_TASK DETAILS_
Repeat exactly the lines below that lie between the line with "C6: 18pF (IC3/P1.3, IC3/XIN)" and the line with "U13: buffer 74LS07", counting both of those lines as part of the answer.

─── INFORMATION GIVEN

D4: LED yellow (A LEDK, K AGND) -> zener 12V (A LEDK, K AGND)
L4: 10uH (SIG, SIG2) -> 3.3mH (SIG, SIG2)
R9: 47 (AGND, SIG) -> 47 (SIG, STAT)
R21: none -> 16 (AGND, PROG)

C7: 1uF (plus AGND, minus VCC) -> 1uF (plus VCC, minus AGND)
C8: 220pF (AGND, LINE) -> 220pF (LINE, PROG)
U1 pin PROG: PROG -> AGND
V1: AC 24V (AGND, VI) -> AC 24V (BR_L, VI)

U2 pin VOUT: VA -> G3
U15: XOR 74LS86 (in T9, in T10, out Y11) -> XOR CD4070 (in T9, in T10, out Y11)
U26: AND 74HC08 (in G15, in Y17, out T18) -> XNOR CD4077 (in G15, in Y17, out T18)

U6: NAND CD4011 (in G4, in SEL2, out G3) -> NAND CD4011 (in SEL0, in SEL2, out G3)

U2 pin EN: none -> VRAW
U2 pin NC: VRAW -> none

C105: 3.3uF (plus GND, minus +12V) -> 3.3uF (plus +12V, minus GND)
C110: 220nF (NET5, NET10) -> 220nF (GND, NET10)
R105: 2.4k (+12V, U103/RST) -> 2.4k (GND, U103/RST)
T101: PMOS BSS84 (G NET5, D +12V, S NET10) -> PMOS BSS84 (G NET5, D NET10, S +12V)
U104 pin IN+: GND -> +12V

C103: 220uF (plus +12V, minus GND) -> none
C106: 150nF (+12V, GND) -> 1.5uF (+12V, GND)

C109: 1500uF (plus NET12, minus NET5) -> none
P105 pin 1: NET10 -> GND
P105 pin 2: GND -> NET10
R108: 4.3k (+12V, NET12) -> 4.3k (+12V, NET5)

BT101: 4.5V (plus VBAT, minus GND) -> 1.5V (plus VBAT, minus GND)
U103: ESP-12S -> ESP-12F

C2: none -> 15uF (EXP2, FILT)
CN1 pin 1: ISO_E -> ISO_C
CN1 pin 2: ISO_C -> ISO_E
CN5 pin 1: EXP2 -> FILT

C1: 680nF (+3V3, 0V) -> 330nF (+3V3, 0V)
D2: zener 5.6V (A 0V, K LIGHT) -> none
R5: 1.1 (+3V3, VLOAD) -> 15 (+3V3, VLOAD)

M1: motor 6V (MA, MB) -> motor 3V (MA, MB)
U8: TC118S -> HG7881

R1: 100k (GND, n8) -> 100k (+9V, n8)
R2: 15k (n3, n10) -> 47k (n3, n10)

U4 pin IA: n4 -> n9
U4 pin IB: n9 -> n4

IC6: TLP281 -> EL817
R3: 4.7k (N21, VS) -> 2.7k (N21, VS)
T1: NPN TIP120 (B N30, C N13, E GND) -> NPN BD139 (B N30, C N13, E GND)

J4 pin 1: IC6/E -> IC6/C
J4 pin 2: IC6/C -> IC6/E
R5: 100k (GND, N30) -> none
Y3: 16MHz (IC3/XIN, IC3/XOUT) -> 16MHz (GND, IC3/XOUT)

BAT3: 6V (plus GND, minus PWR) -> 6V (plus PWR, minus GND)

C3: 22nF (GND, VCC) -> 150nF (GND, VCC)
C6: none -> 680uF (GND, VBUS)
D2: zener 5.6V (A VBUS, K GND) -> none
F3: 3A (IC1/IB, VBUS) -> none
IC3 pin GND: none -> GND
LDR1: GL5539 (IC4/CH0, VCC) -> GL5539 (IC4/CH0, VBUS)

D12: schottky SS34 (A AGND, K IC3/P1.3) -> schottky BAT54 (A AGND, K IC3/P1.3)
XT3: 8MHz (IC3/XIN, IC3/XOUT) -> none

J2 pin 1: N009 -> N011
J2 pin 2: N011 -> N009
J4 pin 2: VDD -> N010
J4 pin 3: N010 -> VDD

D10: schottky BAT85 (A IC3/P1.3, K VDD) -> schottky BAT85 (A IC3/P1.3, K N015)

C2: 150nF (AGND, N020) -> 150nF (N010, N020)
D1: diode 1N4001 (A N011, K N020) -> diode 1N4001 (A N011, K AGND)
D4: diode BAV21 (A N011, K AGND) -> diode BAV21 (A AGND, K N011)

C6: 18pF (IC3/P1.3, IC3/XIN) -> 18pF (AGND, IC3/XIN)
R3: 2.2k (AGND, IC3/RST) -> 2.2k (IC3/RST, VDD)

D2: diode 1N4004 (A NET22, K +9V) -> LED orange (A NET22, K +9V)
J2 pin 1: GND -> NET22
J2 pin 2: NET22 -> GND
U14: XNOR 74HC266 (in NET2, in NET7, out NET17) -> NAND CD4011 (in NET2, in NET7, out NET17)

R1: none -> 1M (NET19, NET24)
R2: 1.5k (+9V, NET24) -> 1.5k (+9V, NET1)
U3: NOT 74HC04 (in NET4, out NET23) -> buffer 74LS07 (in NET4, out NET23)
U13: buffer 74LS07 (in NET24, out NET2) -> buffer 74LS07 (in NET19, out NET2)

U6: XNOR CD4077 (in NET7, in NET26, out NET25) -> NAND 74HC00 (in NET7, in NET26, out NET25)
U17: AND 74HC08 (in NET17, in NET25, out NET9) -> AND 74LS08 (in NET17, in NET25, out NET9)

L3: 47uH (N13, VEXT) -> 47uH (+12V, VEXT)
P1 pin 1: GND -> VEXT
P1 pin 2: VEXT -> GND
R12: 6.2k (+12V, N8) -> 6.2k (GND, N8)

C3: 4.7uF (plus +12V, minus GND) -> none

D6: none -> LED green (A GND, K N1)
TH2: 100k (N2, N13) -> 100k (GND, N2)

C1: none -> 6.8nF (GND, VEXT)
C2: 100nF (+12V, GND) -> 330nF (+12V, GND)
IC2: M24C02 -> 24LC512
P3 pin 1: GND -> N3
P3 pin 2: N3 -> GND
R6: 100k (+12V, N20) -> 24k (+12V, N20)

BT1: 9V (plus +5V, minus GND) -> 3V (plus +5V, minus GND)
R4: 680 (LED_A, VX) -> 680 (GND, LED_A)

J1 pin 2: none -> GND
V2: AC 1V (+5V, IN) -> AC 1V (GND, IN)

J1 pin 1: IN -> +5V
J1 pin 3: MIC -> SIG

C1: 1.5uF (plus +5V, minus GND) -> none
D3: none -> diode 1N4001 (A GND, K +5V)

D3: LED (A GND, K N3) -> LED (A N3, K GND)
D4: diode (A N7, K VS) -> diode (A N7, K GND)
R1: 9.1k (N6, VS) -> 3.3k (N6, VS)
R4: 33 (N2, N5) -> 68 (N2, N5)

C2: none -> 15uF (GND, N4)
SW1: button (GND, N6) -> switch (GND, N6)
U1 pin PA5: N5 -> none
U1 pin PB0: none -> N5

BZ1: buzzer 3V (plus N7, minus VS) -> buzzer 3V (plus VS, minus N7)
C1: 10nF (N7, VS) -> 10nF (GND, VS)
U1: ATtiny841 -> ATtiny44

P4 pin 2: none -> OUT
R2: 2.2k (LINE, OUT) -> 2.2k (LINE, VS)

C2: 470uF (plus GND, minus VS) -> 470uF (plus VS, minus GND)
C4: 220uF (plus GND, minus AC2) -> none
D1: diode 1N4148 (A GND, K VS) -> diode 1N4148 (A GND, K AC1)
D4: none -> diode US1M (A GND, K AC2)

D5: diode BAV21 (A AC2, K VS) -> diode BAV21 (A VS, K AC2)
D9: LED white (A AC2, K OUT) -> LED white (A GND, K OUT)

──────

_RESPONSE TO THIS TASK_
C6: 18pF (IC3/P1.3, IC3/XIN) -> 18pF (AGND, IC3/XIN)
R3: 2.2k (AGND, IC3/RST) -> 2.2k (IC3/RST, VDD)

D2: diode 1N4004 (A NET22, K +9V) -> LED orange (A NET22, K +9V)
J2 pin 1: GND -> NET22
J2 pin 2: NET22 -> GND
U14: XNOR 74HC266 (in NET2, in NET7, out NET17) -> NAND CD4011 (in NET2, in NET7, out NET17)

R1: none -> 1M (NET19, NET24)
R2: 1.5k (+9V, NET24) -> 1.5k (+9V, NET1)
U3: NOT 74HC04 (in NET4, out NET23) -> buffer 74LS07 (in NET4, out NET23)
U13: buffer 74LS07 (in NET24, out NET2) -> buffer 74LS07 (in NET19, out NET2)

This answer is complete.